Study material =
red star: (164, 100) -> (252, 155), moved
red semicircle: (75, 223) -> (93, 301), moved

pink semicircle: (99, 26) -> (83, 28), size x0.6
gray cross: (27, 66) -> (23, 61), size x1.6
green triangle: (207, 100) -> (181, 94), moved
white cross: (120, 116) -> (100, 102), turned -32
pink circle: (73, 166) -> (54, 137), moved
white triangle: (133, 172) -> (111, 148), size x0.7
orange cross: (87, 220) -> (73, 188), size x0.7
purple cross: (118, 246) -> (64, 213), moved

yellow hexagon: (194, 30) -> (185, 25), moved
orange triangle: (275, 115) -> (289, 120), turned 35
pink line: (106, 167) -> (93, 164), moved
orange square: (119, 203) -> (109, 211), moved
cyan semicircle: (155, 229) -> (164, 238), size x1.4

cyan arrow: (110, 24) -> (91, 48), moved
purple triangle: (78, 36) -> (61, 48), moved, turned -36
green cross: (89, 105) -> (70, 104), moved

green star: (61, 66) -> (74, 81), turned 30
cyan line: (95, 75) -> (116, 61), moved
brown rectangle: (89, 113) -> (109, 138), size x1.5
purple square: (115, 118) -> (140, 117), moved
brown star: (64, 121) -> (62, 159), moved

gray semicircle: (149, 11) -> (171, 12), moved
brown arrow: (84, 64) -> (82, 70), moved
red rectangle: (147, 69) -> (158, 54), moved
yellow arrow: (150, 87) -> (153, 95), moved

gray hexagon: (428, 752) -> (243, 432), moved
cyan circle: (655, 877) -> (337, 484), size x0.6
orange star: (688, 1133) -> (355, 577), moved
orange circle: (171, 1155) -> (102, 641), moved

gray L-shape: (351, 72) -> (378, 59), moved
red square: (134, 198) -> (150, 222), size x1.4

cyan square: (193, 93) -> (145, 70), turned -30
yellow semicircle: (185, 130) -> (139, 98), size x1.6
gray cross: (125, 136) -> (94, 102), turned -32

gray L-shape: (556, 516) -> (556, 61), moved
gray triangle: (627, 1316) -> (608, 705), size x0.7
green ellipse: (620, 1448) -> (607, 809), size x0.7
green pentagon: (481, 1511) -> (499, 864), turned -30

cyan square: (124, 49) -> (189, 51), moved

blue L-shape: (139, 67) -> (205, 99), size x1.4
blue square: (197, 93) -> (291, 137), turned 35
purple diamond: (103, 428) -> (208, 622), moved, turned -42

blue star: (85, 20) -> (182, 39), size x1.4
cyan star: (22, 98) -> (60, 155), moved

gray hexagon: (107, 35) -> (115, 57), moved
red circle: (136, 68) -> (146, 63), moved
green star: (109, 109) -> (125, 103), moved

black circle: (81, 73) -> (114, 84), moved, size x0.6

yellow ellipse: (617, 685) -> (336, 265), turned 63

What you need to do =
All of the data needs to be reproduced exactly, with no line missing.

Response below =
red star: (164, 100) -> (252, 155), moved
red semicircle: (75, 223) -> (93, 301), moved

pink semicircle: (99, 26) -> (83, 28), size x0.6
gray cross: (27, 66) -> (23, 61), size x1.6
green triangle: (207, 100) -> (181, 94), moved
white cross: (120, 116) -> (100, 102), turned -32
pink circle: (73, 166) -> (54, 137), moved
white triangle: (133, 172) -> (111, 148), size x0.7
orange cross: (87, 220) -> (73, 188), size x0.7
purple cross: (118, 246) -> (64, 213), moved

yellow hexagon: (194, 30) -> (185, 25), moved
orange triangle: (275, 115) -> (289, 120), turned 35
pink line: (106, 167) -> (93, 164), moved
orange square: (119, 203) -> (109, 211), moved
cyan semicircle: (155, 229) -> (164, 238), size x1.4

cyan arrow: (110, 24) -> (91, 48), moved
purple triangle: (78, 36) -> (61, 48), moved, turned -36
green cross: (89, 105) -> (70, 104), moved

green star: (61, 66) -> (74, 81), turned 30
cyan line: (95, 75) -> (116, 61), moved
brown rectangle: (89, 113) -> (109, 138), size x1.5
purple square: (115, 118) -> (140, 117), moved
brown star: (64, 121) -> (62, 159), moved

gray semicircle: (149, 11) -> (171, 12), moved
brown arrow: (84, 64) -> (82, 70), moved
red rectangle: (147, 69) -> (158, 54), moved
yellow arrow: (150, 87) -> (153, 95), moved

gray hexagon: (428, 752) -> (243, 432), moved
cyan circle: (655, 877) -> (337, 484), size x0.6
orange star: (688, 1133) -> (355, 577), moved
orange circle: (171, 1155) -> (102, 641), moved

gray L-shape: (351, 72) -> (378, 59), moved
red square: (134, 198) -> (150, 222), size x1.4

cyan square: (193, 93) -> (145, 70), turned -30
yellow semicircle: (185, 130) -> (139, 98), size x1.6
gray cross: (125, 136) -> (94, 102), turned -32

gray L-shape: (556, 516) -> (556, 61), moved
gray triangle: (627, 1316) -> (608, 705), size x0.7
green ellipse: (620, 1448) -> (607, 809), size x0.7
green pentagon: (481, 1511) -> (499, 864), turned -30

cyan square: (124, 49) -> (189, 51), moved

blue L-shape: (139, 67) -> (205, 99), size x1.4
blue square: (197, 93) -> (291, 137), turned 35
purple diamond: (103, 428) -> (208, 622), moved, turned -42

blue star: (85, 20) -> (182, 39), size x1.4
cyan star: (22, 98) -> (60, 155), moved

gray hexagon: (107, 35) -> (115, 57), moved
red circle: (136, 68) -> (146, 63), moved
green star: (109, 109) -> (125, 103), moved

black circle: (81, 73) -> (114, 84), moved, size x0.6

yellow ellipse: (617, 685) -> (336, 265), turned 63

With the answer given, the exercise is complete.